* [TO DO]: Among the records below, find the lines with the word "square" and copy them.
- - - - -
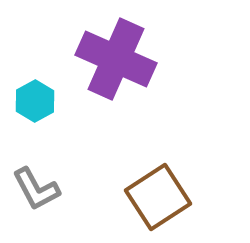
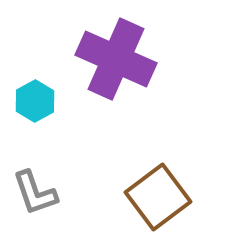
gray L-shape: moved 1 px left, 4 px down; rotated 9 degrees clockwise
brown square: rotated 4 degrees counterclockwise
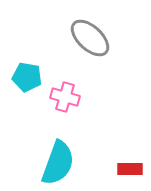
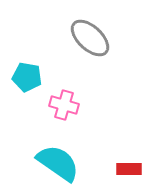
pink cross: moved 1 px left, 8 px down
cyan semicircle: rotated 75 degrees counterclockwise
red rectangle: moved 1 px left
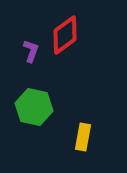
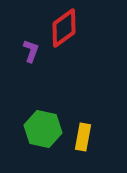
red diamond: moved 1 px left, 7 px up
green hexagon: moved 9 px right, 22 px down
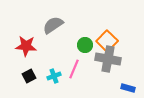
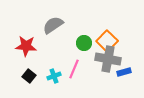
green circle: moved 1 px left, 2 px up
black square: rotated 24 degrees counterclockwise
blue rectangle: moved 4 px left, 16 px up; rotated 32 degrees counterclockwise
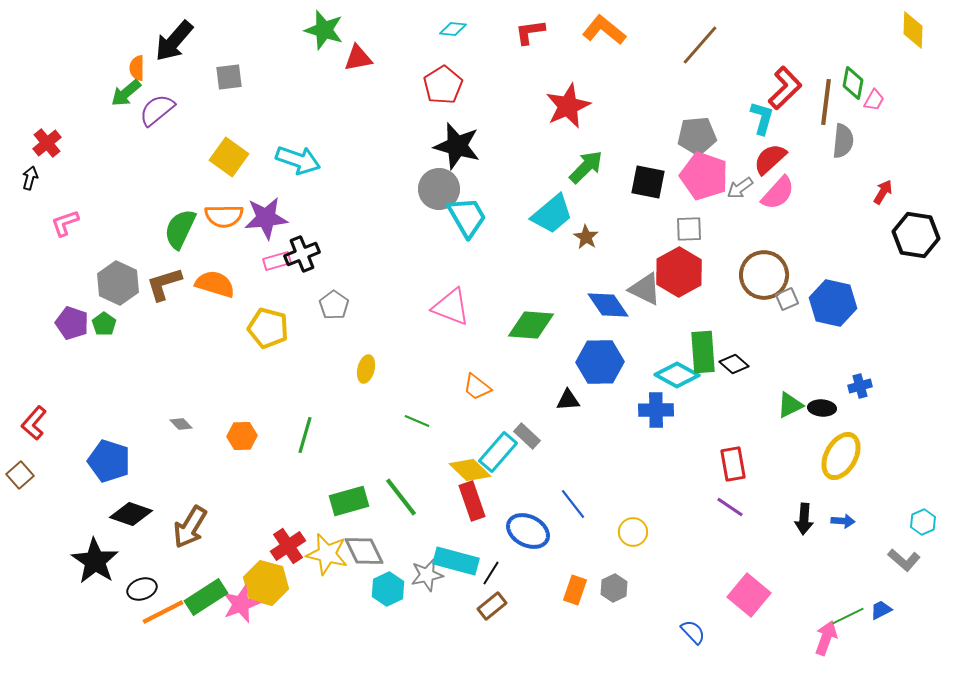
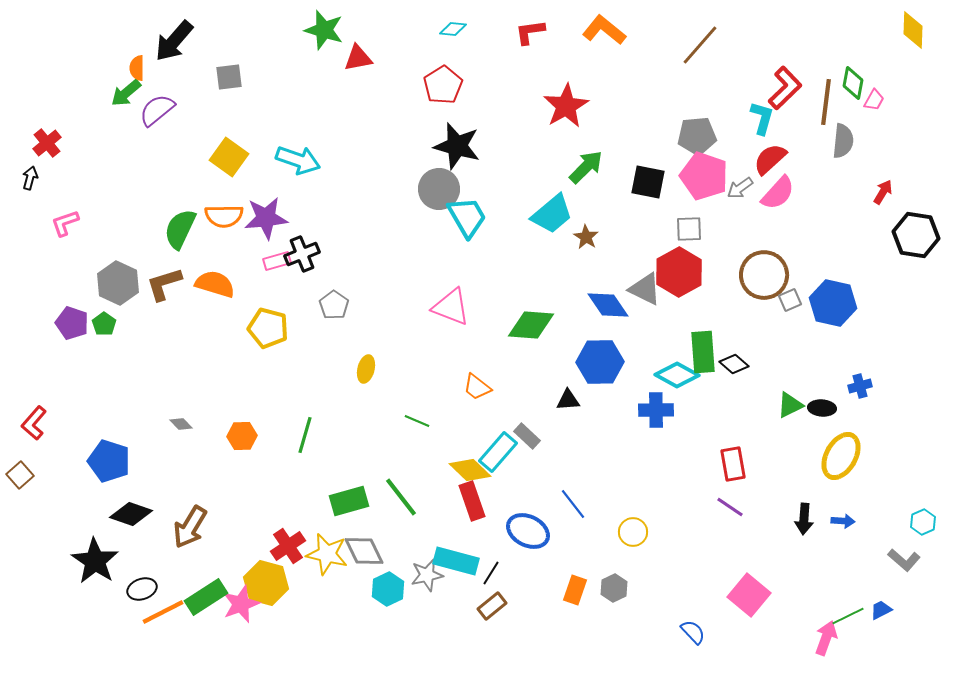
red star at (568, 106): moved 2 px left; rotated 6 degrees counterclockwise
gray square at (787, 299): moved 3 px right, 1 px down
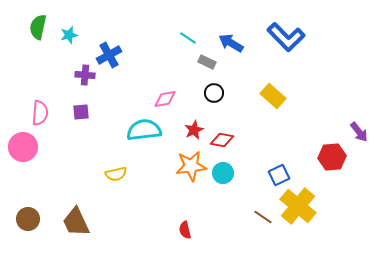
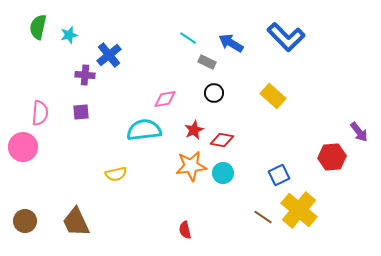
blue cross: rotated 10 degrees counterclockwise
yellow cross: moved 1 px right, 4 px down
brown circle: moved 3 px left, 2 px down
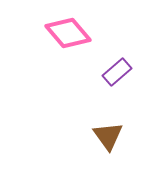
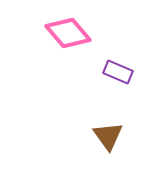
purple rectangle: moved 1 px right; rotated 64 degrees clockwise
- - - - -
* [RESULT FOR THIS TASK]:
brown square: rotated 4 degrees counterclockwise
black square: rotated 24 degrees counterclockwise
gray square at (787, 299): moved 3 px right, 1 px down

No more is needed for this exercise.